• _Your instructions_: Quote exactly and only this range of lines in the data below: the line that holds "(169, 330) = (94, 450): grey" to the line that holds "(613, 446) = (487, 334): white", both included.
[Records — start]
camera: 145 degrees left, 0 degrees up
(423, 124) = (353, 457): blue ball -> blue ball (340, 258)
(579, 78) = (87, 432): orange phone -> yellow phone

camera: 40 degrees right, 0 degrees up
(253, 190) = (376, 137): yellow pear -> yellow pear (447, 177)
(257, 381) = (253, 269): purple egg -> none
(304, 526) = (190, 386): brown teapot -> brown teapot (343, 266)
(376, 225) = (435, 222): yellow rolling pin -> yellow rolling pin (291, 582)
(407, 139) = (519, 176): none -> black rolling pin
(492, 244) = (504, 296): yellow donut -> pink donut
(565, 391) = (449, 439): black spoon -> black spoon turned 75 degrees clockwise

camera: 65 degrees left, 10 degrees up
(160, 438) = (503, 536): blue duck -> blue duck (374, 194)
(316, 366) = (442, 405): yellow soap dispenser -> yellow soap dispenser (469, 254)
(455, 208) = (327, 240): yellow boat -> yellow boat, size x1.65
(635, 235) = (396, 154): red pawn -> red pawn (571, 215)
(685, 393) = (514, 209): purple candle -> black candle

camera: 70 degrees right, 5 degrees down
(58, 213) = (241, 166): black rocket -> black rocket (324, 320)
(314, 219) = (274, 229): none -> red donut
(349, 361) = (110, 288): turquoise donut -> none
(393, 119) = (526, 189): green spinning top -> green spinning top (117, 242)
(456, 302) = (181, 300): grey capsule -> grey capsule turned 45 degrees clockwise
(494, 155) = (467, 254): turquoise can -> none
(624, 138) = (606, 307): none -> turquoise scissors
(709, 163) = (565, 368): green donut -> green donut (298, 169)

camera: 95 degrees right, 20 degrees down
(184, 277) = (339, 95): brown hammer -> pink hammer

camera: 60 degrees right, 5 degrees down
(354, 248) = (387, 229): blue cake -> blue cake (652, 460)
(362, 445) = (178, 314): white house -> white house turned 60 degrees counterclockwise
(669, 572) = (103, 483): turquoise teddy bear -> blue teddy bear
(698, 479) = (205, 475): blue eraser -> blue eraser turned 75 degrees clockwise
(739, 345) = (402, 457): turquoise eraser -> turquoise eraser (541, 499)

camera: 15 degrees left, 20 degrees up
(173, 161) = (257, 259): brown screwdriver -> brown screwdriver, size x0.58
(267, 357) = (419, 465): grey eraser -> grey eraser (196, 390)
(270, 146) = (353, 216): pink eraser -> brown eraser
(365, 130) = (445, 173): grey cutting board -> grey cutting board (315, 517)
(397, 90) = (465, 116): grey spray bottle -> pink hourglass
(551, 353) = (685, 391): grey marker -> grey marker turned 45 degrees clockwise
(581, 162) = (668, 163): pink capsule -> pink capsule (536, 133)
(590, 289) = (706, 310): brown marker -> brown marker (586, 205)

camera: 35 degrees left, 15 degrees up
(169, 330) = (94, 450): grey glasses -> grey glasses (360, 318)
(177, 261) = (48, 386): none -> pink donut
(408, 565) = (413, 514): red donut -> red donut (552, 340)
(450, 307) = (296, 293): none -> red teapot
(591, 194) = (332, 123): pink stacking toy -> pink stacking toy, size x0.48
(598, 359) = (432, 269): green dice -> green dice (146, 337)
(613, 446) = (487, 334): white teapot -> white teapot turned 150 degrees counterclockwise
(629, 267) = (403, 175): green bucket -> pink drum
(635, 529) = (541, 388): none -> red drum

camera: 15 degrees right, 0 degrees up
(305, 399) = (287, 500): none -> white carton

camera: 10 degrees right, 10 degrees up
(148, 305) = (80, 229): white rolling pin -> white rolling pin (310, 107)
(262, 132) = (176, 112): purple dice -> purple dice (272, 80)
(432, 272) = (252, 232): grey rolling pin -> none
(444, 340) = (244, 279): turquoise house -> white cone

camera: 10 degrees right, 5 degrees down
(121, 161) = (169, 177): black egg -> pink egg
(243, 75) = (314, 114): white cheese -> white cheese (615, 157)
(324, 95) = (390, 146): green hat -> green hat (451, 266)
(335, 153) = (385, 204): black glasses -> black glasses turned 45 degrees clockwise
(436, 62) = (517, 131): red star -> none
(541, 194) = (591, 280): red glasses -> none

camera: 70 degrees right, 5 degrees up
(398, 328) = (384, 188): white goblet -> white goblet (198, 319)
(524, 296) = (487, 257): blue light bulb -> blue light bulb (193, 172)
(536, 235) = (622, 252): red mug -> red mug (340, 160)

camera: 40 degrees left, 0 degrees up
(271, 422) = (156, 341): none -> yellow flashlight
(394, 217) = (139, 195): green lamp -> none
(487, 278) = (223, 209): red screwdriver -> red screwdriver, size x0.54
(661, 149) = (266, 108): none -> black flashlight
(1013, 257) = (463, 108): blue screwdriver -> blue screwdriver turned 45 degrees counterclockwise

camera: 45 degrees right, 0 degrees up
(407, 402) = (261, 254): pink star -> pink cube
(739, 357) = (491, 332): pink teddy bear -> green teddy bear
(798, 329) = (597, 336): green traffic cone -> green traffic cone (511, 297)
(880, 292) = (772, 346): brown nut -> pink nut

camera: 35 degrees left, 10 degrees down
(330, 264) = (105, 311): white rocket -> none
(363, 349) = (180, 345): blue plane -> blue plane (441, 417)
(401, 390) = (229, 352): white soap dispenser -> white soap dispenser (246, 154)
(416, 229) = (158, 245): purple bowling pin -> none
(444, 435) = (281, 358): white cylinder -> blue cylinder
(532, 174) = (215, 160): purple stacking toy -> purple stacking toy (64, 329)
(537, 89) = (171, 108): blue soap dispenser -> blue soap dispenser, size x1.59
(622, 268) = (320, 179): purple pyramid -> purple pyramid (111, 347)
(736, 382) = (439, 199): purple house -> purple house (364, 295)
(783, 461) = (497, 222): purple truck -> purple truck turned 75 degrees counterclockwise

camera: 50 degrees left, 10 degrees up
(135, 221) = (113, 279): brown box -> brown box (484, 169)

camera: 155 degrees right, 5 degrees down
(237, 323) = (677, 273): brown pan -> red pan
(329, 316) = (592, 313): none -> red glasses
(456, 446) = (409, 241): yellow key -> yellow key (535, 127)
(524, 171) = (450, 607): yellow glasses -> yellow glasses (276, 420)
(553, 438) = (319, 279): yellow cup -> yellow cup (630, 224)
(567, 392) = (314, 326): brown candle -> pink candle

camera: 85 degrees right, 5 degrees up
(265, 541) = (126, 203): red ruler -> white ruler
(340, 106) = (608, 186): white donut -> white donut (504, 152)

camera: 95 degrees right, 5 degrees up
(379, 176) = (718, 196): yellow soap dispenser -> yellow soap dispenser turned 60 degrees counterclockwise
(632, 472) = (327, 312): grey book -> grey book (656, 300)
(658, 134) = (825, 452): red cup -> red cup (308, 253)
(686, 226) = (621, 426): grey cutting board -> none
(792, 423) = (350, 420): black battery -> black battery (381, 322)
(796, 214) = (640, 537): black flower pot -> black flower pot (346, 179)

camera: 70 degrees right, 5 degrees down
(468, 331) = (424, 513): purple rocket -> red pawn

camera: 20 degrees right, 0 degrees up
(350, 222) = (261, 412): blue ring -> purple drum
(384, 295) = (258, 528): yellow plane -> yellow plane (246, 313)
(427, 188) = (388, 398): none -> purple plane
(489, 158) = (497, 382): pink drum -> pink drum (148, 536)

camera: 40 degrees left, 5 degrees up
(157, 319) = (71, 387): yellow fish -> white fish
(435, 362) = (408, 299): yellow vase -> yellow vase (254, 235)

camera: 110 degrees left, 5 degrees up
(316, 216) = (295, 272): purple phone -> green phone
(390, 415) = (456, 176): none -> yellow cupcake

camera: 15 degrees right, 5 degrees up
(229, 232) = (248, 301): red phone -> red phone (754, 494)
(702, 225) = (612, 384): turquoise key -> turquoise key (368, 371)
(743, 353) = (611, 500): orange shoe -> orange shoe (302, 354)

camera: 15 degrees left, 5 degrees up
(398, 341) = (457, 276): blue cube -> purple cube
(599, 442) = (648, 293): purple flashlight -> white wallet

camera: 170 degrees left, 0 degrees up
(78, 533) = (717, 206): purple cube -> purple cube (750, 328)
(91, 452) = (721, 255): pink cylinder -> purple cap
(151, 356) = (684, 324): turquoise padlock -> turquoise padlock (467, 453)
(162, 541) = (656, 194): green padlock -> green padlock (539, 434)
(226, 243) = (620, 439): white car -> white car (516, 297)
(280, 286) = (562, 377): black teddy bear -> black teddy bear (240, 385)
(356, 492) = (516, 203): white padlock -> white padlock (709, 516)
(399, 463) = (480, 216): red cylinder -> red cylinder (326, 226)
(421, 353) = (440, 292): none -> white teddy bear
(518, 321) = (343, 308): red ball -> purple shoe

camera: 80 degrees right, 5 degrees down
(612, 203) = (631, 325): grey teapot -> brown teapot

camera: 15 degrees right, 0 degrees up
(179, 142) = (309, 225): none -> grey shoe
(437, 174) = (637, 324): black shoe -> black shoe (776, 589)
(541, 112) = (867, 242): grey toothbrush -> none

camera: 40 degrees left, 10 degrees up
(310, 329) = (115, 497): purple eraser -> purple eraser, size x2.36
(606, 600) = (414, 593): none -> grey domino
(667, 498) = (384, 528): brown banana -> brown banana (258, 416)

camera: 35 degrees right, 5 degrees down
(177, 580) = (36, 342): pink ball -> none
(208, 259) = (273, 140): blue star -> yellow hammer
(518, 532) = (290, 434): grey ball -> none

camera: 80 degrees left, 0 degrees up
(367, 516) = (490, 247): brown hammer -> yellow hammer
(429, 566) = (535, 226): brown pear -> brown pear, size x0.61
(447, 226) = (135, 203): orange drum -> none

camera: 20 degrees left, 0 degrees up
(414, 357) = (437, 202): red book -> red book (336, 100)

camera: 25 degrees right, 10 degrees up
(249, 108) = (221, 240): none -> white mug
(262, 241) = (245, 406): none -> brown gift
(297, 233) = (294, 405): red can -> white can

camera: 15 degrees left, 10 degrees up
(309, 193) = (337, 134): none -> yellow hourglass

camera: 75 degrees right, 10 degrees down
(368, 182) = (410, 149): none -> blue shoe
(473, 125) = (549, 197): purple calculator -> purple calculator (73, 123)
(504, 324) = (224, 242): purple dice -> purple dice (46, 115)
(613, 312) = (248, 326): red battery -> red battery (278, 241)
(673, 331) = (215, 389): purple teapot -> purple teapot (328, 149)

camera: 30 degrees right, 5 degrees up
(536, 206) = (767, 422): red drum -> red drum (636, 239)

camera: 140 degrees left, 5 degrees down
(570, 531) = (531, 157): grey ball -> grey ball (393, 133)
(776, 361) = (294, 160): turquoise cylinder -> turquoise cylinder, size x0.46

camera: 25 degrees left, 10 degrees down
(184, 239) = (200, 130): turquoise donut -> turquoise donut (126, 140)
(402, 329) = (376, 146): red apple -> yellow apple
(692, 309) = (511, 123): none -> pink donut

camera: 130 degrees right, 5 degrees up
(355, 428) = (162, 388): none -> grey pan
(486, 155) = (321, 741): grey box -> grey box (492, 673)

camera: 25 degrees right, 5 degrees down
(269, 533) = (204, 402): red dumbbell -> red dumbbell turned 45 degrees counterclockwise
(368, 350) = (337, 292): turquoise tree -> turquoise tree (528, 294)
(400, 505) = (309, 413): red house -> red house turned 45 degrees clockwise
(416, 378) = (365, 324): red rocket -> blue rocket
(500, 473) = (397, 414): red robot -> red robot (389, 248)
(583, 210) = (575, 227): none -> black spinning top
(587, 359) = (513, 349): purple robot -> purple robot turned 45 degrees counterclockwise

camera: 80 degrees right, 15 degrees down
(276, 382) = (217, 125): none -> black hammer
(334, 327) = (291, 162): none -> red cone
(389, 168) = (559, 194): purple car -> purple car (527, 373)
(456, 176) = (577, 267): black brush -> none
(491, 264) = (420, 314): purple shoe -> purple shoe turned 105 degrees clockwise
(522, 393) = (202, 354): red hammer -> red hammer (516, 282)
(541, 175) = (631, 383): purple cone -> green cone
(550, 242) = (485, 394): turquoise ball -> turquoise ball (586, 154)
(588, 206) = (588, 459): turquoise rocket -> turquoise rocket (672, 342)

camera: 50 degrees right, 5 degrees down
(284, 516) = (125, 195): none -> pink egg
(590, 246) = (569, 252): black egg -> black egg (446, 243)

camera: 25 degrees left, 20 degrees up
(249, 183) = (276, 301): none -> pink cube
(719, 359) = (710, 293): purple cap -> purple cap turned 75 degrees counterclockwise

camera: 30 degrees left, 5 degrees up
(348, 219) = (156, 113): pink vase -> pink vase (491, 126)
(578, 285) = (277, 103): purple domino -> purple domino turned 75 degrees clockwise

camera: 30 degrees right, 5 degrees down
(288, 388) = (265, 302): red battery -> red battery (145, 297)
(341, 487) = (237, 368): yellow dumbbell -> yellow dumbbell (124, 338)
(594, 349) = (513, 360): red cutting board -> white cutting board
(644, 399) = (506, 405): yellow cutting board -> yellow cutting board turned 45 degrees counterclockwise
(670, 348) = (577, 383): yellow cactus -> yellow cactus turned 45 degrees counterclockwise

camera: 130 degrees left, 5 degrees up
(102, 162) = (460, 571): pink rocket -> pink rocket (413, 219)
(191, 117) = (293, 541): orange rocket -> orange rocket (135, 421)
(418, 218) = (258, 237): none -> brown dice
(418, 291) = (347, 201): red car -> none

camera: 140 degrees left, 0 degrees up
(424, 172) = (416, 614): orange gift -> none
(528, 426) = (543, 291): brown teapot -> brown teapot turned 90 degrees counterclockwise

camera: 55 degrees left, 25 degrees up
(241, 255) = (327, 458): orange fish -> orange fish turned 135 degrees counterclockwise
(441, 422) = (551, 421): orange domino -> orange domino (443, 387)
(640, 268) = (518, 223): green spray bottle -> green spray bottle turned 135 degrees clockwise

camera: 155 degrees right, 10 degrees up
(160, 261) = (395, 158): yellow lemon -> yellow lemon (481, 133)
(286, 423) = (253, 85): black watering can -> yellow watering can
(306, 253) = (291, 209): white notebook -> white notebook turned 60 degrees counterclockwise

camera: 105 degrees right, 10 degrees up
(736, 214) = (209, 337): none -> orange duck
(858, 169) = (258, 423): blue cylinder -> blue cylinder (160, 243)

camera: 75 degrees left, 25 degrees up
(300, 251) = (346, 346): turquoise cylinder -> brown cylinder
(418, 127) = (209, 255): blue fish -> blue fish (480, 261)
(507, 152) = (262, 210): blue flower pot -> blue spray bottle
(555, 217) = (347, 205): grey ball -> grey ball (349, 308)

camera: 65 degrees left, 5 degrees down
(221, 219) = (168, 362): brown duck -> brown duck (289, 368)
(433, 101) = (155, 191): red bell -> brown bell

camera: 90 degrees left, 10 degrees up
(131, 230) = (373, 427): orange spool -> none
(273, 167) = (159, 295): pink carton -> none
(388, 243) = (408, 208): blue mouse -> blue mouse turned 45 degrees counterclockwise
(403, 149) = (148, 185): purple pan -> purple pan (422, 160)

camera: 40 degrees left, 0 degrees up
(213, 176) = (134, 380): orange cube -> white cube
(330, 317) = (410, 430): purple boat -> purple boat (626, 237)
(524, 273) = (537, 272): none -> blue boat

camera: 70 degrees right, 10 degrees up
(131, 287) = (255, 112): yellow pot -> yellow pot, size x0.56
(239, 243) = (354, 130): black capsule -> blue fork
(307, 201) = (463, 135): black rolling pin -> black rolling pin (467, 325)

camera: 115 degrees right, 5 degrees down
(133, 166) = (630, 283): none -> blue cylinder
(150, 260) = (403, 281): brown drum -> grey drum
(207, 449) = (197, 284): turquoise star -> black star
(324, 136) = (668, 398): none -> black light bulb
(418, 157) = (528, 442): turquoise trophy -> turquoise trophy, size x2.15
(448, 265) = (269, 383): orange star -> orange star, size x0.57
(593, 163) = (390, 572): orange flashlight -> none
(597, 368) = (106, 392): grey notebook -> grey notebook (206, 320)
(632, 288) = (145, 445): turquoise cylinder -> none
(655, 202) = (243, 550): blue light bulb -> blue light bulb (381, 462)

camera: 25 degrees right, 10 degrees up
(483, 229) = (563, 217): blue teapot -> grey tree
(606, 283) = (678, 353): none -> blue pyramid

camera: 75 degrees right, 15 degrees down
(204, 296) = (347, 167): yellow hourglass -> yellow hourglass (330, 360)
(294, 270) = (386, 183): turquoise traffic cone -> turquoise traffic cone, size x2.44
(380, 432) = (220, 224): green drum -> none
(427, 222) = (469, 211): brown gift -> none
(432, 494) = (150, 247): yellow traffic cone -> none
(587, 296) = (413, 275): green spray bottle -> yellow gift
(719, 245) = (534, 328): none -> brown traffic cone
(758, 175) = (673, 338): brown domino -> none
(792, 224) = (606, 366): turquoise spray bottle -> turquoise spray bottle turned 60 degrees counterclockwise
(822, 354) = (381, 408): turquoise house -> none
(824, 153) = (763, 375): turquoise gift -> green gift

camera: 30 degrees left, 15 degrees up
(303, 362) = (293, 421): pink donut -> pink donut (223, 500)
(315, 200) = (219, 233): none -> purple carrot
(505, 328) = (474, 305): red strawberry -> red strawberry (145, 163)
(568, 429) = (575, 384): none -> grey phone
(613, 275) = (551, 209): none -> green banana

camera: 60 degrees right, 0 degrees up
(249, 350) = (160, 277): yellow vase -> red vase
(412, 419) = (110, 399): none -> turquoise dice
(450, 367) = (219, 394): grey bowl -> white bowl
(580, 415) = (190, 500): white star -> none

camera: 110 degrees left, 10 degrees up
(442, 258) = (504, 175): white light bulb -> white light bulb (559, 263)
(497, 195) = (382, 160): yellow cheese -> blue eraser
[Records — finish]
• _Exercise solution_:
(169, 330) = (94, 450): grey glasses -> grey glasses (360, 318)
(177, 261) = (48, 386): none -> pink donut
(408, 565) = (413, 514): red donut -> red donut (552, 340)
(450, 307) = (296, 293): none -> red teapot
(591, 194) = (332, 123): pink stacking toy -> pink stacking toy, size x0.48
(598, 359) = (432, 269): green dice -> green dice (146, 337)
(613, 446) = (487, 334): white teapot -> white teapot turned 150 degrees counterclockwise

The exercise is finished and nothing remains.